• Prompt
Of the lines listed below, return exactly those that run from the line containing "photo camera (brown) 250, 362" through the line containing "toy truck (ash-grey) 486, 215 => nothing", both included.

[Object change listings]
BEGIN
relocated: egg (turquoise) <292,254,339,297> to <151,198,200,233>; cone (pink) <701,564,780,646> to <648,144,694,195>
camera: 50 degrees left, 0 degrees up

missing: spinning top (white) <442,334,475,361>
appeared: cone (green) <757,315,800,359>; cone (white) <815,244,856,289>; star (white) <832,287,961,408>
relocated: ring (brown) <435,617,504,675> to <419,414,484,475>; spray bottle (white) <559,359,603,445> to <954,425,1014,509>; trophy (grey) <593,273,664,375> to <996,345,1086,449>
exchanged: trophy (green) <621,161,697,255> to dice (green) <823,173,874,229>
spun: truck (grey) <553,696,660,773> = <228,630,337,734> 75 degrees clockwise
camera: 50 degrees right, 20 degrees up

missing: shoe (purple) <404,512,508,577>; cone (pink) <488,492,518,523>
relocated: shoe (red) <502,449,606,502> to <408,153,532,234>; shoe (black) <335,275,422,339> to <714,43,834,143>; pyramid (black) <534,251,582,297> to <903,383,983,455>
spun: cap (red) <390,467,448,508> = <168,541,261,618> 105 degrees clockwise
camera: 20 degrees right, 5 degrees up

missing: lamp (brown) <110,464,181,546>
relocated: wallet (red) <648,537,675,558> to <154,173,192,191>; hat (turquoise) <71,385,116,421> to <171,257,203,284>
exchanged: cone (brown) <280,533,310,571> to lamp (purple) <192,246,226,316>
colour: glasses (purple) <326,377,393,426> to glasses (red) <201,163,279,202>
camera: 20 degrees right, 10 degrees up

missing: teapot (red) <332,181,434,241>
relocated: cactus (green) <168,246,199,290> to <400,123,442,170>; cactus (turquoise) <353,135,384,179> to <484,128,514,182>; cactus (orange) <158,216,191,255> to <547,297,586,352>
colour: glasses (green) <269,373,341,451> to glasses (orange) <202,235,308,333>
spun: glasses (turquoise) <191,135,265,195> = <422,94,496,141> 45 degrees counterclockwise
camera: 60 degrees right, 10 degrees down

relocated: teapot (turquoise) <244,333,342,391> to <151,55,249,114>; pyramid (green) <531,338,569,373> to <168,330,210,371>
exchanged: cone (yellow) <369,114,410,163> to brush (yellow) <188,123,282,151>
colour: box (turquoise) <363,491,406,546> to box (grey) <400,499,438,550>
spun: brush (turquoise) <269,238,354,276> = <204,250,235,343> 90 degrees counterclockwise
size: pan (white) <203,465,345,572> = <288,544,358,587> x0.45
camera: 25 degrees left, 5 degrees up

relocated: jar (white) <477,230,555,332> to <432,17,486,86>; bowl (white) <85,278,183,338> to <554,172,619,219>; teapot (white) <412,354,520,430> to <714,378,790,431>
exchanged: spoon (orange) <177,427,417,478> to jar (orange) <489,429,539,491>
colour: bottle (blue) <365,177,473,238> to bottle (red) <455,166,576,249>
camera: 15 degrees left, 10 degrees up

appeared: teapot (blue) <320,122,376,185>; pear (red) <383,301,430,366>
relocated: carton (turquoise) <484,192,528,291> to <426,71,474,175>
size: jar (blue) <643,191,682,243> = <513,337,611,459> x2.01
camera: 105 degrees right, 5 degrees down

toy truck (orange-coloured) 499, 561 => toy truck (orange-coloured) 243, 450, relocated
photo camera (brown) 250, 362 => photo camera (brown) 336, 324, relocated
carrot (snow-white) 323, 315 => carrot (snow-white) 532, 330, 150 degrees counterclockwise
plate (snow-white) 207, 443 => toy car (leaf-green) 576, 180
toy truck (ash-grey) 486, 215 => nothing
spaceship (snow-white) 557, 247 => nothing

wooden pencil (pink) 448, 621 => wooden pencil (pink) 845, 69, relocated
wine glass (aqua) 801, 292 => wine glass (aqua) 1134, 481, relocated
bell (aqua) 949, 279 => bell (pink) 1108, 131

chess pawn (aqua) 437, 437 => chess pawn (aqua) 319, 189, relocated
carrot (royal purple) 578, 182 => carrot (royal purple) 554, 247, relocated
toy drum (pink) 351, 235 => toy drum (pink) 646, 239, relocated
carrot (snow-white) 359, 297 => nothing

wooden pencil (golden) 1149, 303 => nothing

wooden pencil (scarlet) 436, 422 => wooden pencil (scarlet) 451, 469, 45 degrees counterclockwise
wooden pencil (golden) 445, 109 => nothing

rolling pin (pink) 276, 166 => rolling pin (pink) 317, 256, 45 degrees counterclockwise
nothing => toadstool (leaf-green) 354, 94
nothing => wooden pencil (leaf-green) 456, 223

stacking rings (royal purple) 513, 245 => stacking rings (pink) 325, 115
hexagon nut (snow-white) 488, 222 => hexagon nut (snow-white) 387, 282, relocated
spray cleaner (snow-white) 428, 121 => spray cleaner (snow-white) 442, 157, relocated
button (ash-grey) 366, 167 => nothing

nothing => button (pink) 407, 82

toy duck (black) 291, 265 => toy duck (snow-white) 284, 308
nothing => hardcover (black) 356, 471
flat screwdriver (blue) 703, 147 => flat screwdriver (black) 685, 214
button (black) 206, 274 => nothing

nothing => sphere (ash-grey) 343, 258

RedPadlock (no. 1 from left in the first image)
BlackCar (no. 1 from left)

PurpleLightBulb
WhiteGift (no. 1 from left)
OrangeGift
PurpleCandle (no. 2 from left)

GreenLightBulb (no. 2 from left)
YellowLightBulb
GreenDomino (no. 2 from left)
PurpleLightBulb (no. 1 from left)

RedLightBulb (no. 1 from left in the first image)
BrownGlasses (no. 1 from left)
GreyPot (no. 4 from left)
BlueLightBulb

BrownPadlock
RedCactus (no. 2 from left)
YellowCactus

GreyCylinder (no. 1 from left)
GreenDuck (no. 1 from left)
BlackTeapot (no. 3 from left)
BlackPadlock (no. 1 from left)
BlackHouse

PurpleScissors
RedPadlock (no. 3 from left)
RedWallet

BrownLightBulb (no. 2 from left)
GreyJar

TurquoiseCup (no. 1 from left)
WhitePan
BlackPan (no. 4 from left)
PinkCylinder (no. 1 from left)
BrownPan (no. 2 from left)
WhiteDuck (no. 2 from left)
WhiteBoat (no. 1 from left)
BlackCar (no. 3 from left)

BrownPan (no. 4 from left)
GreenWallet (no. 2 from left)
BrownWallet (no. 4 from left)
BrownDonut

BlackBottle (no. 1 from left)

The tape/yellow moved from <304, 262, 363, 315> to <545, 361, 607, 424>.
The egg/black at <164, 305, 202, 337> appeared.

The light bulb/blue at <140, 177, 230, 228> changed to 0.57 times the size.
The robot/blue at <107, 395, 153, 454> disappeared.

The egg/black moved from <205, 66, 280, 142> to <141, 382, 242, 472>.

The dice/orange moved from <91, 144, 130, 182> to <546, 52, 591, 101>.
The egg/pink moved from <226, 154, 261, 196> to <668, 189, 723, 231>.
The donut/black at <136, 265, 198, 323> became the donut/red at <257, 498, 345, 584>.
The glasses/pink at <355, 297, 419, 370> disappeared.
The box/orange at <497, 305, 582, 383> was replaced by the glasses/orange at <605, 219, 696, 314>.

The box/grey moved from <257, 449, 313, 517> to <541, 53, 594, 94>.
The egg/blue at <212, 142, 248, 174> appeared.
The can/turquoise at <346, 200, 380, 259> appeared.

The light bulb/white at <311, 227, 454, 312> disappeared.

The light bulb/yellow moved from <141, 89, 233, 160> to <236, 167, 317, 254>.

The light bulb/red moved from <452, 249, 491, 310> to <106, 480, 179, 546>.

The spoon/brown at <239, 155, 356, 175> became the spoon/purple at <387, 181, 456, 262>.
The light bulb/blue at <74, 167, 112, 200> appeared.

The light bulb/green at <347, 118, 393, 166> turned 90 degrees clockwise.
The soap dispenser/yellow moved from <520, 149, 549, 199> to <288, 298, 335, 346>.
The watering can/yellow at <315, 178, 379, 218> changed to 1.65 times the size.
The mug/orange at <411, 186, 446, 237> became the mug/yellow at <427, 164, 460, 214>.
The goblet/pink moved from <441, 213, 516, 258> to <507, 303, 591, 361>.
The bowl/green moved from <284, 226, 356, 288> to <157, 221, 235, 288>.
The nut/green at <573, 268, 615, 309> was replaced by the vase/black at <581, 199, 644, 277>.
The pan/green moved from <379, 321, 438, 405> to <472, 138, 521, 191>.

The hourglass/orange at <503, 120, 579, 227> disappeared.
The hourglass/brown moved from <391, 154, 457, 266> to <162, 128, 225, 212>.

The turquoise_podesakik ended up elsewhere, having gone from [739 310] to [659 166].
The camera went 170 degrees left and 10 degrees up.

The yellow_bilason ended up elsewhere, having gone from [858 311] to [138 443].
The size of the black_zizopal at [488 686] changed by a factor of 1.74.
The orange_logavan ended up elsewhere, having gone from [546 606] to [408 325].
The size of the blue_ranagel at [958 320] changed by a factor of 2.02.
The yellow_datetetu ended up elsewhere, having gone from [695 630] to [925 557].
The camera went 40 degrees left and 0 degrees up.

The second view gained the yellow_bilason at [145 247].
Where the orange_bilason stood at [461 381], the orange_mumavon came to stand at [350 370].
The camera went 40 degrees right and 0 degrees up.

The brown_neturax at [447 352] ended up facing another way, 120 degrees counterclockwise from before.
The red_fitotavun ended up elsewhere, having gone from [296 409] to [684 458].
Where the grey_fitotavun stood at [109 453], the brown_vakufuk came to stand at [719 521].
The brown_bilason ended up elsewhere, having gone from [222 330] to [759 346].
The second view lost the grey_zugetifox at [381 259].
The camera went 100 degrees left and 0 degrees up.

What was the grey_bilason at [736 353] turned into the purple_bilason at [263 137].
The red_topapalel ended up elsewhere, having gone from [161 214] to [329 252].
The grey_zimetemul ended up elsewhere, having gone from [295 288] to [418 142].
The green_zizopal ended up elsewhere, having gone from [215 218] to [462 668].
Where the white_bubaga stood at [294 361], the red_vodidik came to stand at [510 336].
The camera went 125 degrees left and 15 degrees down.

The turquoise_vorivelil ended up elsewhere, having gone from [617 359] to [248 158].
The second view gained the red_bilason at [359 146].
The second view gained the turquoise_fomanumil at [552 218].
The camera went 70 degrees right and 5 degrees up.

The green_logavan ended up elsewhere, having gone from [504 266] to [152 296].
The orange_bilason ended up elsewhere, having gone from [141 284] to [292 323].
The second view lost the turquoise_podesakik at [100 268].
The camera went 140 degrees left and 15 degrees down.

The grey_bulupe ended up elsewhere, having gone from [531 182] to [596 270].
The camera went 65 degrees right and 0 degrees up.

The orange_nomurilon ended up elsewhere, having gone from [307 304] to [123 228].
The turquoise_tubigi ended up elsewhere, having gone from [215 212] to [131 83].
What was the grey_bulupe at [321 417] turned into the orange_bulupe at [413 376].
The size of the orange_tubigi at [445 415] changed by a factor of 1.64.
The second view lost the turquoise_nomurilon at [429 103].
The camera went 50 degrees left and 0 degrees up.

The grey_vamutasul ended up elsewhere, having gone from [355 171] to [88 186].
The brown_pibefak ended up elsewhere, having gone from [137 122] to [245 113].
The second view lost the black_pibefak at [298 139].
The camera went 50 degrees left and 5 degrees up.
END
• Result for this exercise
photo camera (brown) 250, 362 => photo camera (brown) 336, 324, relocated
carrot (snow-white) 323, 315 => carrot (snow-white) 532, 330, 150 degrees counterclockwise
plate (snow-white) 207, 443 => toy car (leaf-green) 576, 180
toy truck (ash-grey) 486, 215 => nothing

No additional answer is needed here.